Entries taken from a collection
_ _ _ _ _
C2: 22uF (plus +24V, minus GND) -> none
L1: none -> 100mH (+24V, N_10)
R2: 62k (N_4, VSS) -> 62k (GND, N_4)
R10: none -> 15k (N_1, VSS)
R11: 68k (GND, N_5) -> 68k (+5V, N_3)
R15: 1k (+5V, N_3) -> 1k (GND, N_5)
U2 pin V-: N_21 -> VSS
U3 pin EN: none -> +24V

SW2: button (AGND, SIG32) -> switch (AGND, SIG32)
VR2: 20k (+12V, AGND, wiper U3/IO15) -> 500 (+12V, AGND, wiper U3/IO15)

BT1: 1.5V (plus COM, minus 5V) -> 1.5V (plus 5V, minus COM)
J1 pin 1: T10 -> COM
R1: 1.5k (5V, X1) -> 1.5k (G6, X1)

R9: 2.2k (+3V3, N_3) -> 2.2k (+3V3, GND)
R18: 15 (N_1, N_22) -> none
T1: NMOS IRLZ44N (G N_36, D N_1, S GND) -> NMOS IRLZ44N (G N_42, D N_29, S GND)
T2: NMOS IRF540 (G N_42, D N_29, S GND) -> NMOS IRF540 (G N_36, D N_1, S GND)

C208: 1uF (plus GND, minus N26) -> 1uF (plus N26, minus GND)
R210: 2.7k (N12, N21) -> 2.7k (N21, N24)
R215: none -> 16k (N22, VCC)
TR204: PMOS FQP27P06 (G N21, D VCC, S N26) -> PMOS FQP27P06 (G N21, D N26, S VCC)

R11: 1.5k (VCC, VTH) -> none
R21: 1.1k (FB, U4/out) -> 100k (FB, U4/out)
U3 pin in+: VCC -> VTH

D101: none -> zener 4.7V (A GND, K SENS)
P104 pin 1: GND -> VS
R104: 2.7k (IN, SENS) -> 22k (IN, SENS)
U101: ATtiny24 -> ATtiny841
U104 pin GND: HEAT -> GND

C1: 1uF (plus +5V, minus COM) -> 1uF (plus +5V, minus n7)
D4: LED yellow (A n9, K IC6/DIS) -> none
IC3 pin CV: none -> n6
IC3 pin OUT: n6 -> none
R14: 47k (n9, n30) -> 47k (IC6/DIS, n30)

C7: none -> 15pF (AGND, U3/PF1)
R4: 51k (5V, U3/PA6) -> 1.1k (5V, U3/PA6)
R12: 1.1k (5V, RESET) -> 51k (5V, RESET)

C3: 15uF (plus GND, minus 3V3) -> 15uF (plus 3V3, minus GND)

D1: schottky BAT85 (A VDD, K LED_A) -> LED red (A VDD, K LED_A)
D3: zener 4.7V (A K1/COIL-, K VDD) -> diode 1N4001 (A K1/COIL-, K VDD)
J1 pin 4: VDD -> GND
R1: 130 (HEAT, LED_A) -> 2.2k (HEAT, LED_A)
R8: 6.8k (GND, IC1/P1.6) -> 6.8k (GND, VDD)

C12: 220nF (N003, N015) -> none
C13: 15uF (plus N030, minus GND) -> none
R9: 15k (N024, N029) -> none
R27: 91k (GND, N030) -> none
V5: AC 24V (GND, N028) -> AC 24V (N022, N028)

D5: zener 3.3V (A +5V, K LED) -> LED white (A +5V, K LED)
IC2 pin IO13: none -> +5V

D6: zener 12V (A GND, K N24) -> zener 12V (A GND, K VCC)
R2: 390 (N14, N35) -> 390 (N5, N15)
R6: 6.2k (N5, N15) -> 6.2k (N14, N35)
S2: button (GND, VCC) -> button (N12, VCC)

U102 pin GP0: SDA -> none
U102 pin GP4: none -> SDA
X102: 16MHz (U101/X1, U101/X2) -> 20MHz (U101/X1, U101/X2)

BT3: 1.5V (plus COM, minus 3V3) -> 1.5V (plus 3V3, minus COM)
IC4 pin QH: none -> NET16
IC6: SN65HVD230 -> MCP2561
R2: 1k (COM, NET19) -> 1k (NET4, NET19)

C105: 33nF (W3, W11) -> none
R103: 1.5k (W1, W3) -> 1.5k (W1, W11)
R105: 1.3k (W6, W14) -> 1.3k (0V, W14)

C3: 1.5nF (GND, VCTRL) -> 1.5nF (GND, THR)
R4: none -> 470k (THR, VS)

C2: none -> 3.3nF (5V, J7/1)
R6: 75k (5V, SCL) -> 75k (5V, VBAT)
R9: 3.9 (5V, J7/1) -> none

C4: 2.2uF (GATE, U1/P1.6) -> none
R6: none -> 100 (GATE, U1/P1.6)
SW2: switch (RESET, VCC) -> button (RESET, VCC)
_ _ _ _ _
Reproduce the entries above exactly.

• _Exercise answer_:
C2: 22uF (plus +24V, minus GND) -> none
L1: none -> 100mH (+24V, N_10)
R2: 62k (N_4, VSS) -> 62k (GND, N_4)
R10: none -> 15k (N_1, VSS)
R11: 68k (GND, N_5) -> 68k (+5V, N_3)
R15: 1k (+5V, N_3) -> 1k (GND, N_5)
U2 pin V-: N_21 -> VSS
U3 pin EN: none -> +24V

SW2: button (AGND, SIG32) -> switch (AGND, SIG32)
VR2: 20k (+12V, AGND, wiper U3/IO15) -> 500 (+12V, AGND, wiper U3/IO15)

BT1: 1.5V (plus COM, minus 5V) -> 1.5V (plus 5V, minus COM)
J1 pin 1: T10 -> COM
R1: 1.5k (5V, X1) -> 1.5k (G6, X1)

R9: 2.2k (+3V3, N_3) -> 2.2k (+3V3, GND)
R18: 15 (N_1, N_22) -> none
T1: NMOS IRLZ44N (G N_36, D N_1, S GND) -> NMOS IRLZ44N (G N_42, D N_29, S GND)
T2: NMOS IRF540 (G N_42, D N_29, S GND) -> NMOS IRF540 (G N_36, D N_1, S GND)

C208: 1uF (plus GND, minus N26) -> 1uF (plus N26, minus GND)
R210: 2.7k (N12, N21) -> 2.7k (N21, N24)
R215: none -> 16k (N22, VCC)
TR204: PMOS FQP27P06 (G N21, D VCC, S N26) -> PMOS FQP27P06 (G N21, D N26, S VCC)

R11: 1.5k (VCC, VTH) -> none
R21: 1.1k (FB, U4/out) -> 100k (FB, U4/out)
U3 pin in+: VCC -> VTH

D101: none -> zener 4.7V (A GND, K SENS)
P104 pin 1: GND -> VS
R104: 2.7k (IN, SENS) -> 22k (IN, SENS)
U101: ATtiny24 -> ATtiny841
U104 pin GND: HEAT -> GND

C1: 1uF (plus +5V, minus COM) -> 1uF (plus +5V, minus n7)
D4: LED yellow (A n9, K IC6/DIS) -> none
IC3 pin CV: none -> n6
IC3 pin OUT: n6 -> none
R14: 47k (n9, n30) -> 47k (IC6/DIS, n30)

C7: none -> 15pF (AGND, U3/PF1)
R4: 51k (5V, U3/PA6) -> 1.1k (5V, U3/PA6)
R12: 1.1k (5V, RESET) -> 51k (5V, RESET)

C3: 15uF (plus GND, minus 3V3) -> 15uF (plus 3V3, minus GND)

D1: schottky BAT85 (A VDD, K LED_A) -> LED red (A VDD, K LED_A)
D3: zener 4.7V (A K1/COIL-, K VDD) -> diode 1N4001 (A K1/COIL-, K VDD)
J1 pin 4: VDD -> GND
R1: 130 (HEAT, LED_A) -> 2.2k (HEAT, LED_A)
R8: 6.8k (GND, IC1/P1.6) -> 6.8k (GND, VDD)

C12: 220nF (N003, N015) -> none
C13: 15uF (plus N030, minus GND) -> none
R9: 15k (N024, N029) -> none
R27: 91k (GND, N030) -> none
V5: AC 24V (GND, N028) -> AC 24V (N022, N028)

D5: zener 3.3V (A +5V, K LED) -> LED white (A +5V, K LED)
IC2 pin IO13: none -> +5V

D6: zener 12V (A GND, K N24) -> zener 12V (A GND, K VCC)
R2: 390 (N14, N35) -> 390 (N5, N15)
R6: 6.2k (N5, N15) -> 6.2k (N14, N35)
S2: button (GND, VCC) -> button (N12, VCC)

U102 pin GP0: SDA -> none
U102 pin GP4: none -> SDA
X102: 16MHz (U101/X1, U101/X2) -> 20MHz (U101/X1, U101/X2)

BT3: 1.5V (plus COM, minus 3V3) -> 1.5V (plus 3V3, minus COM)
IC4 pin QH: none -> NET16
IC6: SN65HVD230 -> MCP2561
R2: 1k (COM, NET19) -> 1k (NET4, NET19)

C105: 33nF (W3, W11) -> none
R103: 1.5k (W1, W3) -> 1.5k (W1, W11)
R105: 1.3k (W6, W14) -> 1.3k (0V, W14)

C3: 1.5nF (GND, VCTRL) -> 1.5nF (GND, THR)
R4: none -> 470k (THR, VS)

C2: none -> 3.3nF (5V, J7/1)
R6: 75k (5V, SCL) -> 75k (5V, VBAT)
R9: 3.9 (5V, J7/1) -> none

C4: 2.2uF (GATE, U1/P1.6) -> none
R6: none -> 100 (GATE, U1/P1.6)
SW2: switch (RESET, VCC) -> button (RESET, VCC)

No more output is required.